[Dataset excerpts]
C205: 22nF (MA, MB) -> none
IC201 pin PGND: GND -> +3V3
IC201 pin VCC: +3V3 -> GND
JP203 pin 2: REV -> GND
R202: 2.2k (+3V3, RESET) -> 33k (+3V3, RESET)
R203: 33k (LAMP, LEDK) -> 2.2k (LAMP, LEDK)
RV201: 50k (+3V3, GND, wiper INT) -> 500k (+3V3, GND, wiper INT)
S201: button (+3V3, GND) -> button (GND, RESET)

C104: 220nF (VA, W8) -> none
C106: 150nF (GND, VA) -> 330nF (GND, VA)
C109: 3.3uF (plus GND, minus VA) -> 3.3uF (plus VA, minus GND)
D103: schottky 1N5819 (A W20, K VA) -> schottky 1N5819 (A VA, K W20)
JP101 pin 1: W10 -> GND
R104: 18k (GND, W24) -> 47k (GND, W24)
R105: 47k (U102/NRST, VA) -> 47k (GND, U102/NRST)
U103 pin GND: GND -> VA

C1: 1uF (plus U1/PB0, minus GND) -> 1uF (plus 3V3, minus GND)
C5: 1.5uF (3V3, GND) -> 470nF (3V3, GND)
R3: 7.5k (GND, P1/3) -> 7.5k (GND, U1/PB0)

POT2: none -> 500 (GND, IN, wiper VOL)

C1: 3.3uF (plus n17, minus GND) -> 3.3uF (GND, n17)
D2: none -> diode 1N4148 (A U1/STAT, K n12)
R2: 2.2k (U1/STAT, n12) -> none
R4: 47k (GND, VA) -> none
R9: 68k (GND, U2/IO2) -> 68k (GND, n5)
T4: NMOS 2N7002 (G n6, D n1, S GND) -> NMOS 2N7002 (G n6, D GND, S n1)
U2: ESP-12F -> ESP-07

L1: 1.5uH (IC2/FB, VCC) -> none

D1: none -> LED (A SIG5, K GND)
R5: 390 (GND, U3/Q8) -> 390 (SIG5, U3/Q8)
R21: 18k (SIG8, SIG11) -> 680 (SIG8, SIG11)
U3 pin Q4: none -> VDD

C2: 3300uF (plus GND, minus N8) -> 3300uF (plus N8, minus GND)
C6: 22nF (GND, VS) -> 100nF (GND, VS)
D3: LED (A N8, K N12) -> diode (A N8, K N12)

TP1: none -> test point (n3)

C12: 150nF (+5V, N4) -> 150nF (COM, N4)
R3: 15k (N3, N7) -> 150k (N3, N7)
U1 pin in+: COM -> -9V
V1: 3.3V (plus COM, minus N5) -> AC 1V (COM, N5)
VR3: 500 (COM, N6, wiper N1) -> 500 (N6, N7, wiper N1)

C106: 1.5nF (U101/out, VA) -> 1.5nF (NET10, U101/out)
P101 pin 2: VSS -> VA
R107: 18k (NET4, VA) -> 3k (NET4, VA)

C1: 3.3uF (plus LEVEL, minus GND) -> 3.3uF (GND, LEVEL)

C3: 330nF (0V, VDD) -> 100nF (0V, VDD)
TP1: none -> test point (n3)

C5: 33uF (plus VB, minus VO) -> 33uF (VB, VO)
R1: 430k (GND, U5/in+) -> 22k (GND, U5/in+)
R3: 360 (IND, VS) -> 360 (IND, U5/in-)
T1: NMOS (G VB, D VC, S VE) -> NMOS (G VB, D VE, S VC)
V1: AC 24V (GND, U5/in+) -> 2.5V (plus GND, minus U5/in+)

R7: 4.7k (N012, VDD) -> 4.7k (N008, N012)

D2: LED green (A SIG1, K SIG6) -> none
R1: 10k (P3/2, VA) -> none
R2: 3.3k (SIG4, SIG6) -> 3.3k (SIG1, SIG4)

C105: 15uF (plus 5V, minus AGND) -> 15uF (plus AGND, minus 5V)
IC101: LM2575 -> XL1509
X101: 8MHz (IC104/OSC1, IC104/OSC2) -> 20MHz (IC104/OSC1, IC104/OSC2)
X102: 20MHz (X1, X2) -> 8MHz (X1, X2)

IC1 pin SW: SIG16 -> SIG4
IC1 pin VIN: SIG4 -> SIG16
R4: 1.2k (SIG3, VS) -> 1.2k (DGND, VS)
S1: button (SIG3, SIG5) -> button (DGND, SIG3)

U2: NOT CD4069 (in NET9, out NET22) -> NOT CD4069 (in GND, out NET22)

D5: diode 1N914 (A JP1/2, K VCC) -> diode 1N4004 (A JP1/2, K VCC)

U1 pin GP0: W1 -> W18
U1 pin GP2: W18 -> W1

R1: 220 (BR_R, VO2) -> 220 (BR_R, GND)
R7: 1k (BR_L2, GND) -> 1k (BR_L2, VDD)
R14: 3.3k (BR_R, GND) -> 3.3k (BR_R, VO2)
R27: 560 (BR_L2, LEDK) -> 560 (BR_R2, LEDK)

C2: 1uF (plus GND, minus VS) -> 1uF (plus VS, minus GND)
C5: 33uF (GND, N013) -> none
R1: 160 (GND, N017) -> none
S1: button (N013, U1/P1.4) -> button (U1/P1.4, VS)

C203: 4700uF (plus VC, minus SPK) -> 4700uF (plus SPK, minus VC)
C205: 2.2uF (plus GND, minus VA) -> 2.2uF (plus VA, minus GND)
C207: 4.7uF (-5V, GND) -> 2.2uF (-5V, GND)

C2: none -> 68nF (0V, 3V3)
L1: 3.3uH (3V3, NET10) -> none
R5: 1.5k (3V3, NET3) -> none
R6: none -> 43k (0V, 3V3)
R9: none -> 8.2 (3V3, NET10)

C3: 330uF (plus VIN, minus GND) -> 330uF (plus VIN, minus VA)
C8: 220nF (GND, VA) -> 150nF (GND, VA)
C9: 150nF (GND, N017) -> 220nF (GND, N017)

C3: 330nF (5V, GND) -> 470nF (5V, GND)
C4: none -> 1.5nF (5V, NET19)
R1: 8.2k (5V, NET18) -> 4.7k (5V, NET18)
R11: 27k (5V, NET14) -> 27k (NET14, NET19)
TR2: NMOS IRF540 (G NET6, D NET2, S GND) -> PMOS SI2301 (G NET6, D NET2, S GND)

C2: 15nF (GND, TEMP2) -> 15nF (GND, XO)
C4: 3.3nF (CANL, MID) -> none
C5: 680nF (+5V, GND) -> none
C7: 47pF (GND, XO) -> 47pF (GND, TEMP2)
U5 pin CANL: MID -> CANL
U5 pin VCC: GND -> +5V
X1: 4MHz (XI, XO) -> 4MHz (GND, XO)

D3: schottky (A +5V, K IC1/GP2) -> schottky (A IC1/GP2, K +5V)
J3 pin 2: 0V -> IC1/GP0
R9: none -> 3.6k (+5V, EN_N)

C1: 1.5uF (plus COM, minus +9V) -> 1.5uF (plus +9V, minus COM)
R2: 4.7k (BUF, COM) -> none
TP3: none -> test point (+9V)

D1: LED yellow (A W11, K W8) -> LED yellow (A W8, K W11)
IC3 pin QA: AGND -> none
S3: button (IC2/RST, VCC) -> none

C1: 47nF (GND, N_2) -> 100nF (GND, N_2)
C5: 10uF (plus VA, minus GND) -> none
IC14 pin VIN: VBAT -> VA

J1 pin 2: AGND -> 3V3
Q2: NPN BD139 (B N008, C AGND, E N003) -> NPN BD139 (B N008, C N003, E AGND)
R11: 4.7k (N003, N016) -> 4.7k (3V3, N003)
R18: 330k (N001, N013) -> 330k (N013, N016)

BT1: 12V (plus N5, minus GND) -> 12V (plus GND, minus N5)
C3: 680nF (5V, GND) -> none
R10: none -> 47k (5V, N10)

Exercise requirements - Please reproduce exactly the lines from the first one of the records above through the line containing "U103 pin GND: GND -> VA", both included, and nothing else.

Answer for the task -
C205: 22nF (MA, MB) -> none
IC201 pin PGND: GND -> +3V3
IC201 pin VCC: +3V3 -> GND
JP203 pin 2: REV -> GND
R202: 2.2k (+3V3, RESET) -> 33k (+3V3, RESET)
R203: 33k (LAMP, LEDK) -> 2.2k (LAMP, LEDK)
RV201: 50k (+3V3, GND, wiper INT) -> 500k (+3V3, GND, wiper INT)
S201: button (+3V3, GND) -> button (GND, RESET)

C104: 220nF (VA, W8) -> none
C106: 150nF (GND, VA) -> 330nF (GND, VA)
C109: 3.3uF (plus GND, minus VA) -> 3.3uF (plus VA, minus GND)
D103: schottky 1N5819 (A W20, K VA) -> schottky 1N5819 (A VA, K W20)
JP101 pin 1: W10 -> GND
R104: 18k (GND, W24) -> 47k (GND, W24)
R105: 47k (U102/NRST, VA) -> 47k (GND, U102/NRST)
U103 pin GND: GND -> VA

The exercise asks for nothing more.